* _What to produce_:
Write out only the final part of the records below. It begins with the line that contains "dresser: (272, 979)" and ends with the last line.

Saved entries:
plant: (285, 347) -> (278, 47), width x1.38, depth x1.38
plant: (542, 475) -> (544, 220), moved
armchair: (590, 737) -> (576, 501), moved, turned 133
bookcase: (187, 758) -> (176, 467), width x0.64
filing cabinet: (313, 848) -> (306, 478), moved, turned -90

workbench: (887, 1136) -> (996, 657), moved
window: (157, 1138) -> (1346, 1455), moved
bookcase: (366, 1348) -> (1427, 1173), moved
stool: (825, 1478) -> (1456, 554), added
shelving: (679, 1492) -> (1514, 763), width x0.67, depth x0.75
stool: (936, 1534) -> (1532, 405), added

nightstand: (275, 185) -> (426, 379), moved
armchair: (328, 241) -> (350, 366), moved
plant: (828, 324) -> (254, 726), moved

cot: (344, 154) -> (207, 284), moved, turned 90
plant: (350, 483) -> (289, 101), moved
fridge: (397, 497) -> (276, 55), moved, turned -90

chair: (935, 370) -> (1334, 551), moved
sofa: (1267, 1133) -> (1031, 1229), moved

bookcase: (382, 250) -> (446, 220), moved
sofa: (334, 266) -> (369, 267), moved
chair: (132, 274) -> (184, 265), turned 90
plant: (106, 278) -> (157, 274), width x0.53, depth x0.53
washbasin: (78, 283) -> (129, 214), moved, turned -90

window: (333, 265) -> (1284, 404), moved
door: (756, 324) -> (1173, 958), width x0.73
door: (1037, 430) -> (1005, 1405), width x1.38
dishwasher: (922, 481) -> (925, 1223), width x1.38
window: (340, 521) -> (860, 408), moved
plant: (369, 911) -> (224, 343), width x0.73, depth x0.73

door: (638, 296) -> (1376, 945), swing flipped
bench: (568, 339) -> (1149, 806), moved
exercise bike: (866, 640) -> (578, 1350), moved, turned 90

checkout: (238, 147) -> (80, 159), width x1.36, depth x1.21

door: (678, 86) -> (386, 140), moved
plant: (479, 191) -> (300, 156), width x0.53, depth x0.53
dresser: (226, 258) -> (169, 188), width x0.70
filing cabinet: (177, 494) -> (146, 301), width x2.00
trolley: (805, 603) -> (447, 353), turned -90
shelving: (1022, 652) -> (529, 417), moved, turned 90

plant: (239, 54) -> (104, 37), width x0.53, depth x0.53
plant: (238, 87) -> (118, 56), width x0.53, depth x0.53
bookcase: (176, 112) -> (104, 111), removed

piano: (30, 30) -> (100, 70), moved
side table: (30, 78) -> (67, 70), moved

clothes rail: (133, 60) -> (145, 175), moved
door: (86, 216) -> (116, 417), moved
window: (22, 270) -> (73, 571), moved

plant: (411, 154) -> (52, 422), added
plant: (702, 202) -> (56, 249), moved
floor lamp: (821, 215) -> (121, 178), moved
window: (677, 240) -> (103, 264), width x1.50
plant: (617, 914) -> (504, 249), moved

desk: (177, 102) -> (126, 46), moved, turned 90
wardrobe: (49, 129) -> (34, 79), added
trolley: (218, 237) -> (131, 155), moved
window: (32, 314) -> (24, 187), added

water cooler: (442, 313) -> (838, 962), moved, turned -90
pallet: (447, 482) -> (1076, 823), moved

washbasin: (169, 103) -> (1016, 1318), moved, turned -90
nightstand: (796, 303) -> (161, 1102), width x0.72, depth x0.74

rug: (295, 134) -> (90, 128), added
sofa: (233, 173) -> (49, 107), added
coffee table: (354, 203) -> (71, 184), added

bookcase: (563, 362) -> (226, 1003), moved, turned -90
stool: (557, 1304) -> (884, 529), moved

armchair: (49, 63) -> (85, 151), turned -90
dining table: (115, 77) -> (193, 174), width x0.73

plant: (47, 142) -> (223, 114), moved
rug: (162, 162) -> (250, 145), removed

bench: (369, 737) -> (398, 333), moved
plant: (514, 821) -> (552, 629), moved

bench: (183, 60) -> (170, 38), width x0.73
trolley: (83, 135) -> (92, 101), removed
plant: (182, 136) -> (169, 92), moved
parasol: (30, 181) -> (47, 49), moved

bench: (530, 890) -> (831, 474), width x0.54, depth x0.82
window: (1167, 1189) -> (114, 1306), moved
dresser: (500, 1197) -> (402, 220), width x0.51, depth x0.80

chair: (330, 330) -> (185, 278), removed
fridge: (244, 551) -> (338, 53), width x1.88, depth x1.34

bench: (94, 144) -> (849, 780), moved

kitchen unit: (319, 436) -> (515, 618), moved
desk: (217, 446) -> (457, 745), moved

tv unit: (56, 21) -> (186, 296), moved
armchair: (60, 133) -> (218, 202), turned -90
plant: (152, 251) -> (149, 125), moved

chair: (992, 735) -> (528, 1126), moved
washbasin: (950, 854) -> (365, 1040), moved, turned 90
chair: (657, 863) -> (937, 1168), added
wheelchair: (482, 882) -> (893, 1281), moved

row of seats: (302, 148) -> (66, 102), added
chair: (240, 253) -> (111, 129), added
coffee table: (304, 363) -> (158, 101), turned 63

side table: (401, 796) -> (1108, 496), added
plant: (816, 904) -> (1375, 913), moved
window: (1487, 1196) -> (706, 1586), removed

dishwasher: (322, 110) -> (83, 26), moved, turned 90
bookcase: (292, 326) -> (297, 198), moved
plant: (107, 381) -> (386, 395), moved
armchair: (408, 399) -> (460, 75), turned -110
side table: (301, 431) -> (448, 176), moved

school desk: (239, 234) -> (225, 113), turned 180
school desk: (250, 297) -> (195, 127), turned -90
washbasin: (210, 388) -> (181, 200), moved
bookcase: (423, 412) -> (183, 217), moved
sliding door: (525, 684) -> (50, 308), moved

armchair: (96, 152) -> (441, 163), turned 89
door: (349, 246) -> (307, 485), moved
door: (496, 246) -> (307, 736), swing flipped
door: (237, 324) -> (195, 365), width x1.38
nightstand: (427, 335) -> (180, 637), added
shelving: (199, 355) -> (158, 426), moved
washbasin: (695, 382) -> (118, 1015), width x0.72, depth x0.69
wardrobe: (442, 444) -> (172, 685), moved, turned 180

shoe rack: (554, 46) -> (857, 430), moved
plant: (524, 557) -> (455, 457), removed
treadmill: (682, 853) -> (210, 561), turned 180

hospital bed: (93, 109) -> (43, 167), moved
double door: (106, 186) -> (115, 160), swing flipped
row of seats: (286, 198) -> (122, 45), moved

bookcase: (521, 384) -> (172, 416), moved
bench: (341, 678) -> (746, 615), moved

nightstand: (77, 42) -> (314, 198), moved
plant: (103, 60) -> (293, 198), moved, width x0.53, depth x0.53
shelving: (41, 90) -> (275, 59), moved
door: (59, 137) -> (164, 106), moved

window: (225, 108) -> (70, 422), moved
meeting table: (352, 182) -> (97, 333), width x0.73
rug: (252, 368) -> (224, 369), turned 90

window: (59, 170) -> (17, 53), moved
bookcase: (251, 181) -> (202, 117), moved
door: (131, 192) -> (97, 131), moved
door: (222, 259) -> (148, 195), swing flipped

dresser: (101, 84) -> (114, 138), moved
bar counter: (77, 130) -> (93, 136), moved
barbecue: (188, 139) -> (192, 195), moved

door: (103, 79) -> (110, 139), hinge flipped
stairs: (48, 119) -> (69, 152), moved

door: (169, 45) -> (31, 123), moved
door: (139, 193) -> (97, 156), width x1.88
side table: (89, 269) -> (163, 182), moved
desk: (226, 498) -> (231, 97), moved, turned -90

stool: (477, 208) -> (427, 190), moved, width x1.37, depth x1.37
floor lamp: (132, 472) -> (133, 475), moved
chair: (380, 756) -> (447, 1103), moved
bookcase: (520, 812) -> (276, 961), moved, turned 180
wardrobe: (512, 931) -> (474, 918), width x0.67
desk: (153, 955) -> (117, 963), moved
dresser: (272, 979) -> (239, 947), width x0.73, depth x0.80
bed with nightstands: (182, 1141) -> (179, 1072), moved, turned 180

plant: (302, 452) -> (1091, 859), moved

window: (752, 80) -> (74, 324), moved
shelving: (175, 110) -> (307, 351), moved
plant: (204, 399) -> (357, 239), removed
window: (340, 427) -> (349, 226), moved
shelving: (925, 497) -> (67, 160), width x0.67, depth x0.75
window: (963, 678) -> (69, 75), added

* _Answer space_:
dresser: (272, 979) -> (239, 947), width x0.73, depth x0.80
bed with nightstands: (182, 1141) -> (179, 1072), moved, turned 180

plant: (302, 452) -> (1091, 859), moved

window: (752, 80) -> (74, 324), moved
shelving: (175, 110) -> (307, 351), moved
plant: (204, 399) -> (357, 239), removed
window: (340, 427) -> (349, 226), moved
shelving: (925, 497) -> (67, 160), width x0.67, depth x0.75
window: (963, 678) -> (69, 75), added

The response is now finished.